AIM OF THE TASK. Run through the records and, wherever a line holds the word "truck", return that line.

INFORMATION SUPPLIED.
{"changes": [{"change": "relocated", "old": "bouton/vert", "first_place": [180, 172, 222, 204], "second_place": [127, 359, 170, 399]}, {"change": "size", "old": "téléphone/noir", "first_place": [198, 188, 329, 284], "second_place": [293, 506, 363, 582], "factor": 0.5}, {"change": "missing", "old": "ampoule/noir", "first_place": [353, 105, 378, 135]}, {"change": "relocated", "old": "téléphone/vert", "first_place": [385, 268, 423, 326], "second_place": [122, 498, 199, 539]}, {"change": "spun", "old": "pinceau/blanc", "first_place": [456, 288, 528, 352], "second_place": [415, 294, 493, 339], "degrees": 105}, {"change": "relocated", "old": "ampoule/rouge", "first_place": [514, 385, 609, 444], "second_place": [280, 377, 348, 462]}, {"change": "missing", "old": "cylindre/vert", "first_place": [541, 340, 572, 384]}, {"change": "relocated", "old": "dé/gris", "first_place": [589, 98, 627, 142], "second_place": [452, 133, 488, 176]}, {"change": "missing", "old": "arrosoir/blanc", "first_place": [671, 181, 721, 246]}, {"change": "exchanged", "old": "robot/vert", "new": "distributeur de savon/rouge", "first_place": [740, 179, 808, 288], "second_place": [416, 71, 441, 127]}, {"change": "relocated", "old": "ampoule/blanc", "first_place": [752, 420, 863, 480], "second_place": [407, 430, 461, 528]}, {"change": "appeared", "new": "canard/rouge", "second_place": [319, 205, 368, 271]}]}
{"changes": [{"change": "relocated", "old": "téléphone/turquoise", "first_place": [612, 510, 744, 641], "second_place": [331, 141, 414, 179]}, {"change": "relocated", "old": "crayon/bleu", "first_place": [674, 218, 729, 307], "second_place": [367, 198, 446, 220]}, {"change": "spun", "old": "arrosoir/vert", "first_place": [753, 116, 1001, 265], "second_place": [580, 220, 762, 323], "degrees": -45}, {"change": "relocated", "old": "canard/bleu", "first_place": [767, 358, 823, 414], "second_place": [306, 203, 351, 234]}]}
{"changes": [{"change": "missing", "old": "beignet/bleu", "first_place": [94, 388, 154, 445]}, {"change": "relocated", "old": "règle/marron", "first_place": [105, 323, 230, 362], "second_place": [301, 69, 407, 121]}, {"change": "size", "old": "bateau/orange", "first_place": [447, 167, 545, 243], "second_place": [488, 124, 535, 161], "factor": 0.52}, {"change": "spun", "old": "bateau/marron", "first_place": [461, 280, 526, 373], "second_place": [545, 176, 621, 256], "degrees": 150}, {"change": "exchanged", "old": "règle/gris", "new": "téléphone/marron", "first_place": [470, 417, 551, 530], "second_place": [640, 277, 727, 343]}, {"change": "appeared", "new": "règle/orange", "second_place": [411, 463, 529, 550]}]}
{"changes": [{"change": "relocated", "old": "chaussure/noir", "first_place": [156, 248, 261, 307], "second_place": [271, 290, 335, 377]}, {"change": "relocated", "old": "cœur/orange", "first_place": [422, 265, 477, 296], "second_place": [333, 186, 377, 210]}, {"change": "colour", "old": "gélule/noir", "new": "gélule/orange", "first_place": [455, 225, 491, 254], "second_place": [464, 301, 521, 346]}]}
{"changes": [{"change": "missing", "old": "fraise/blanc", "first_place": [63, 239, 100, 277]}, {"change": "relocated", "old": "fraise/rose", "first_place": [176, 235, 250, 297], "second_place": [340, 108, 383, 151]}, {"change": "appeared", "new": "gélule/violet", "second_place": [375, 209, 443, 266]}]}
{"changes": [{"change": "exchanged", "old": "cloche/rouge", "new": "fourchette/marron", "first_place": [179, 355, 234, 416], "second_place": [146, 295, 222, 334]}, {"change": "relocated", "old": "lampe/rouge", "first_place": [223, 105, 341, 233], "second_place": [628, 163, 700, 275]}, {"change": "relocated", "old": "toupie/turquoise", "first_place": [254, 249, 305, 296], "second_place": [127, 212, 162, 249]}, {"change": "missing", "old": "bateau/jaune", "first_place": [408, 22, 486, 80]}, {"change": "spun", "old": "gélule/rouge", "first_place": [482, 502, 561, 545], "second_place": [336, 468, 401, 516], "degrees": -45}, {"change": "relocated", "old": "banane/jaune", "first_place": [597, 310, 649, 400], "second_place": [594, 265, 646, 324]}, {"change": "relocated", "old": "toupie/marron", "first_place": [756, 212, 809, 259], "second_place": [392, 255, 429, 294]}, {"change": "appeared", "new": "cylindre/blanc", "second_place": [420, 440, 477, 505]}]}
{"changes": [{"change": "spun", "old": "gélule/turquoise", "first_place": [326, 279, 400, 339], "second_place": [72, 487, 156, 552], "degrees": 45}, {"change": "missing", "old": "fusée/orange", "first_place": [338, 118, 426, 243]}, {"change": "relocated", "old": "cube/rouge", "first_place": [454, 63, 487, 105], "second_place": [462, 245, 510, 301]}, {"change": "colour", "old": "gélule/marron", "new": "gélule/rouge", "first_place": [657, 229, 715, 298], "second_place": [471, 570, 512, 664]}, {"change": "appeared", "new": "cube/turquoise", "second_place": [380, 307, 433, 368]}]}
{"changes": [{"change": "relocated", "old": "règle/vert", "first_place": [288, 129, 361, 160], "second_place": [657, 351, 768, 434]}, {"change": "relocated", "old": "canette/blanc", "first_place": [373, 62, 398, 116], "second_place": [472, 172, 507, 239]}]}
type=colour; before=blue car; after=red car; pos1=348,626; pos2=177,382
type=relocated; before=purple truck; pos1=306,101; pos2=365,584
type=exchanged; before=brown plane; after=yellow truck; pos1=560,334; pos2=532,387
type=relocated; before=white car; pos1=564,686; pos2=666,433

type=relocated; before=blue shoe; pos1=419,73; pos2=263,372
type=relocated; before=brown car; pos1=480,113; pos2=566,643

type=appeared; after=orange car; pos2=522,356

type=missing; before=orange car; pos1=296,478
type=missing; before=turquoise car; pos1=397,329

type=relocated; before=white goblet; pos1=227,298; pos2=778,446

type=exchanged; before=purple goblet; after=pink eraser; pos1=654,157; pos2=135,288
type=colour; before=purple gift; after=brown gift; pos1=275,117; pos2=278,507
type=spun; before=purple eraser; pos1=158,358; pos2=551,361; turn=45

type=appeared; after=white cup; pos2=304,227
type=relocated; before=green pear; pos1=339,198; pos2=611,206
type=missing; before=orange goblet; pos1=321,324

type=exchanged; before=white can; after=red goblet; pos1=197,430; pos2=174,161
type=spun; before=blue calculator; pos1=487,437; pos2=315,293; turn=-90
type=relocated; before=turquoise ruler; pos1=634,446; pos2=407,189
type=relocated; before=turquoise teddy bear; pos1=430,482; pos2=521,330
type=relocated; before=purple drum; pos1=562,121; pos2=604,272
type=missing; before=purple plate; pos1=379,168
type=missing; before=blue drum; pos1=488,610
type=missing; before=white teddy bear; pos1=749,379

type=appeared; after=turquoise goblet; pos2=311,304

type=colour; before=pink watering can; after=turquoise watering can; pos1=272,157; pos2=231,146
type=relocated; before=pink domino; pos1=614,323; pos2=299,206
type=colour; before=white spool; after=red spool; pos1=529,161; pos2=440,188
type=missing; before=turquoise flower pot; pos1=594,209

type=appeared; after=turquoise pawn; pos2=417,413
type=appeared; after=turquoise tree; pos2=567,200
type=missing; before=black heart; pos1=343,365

TASK RESULT.
type=relocated; before=purple truck; pos1=306,101; pos2=365,584
type=exchanged; before=brown plane; after=yellow truck; pos1=560,334; pos2=532,387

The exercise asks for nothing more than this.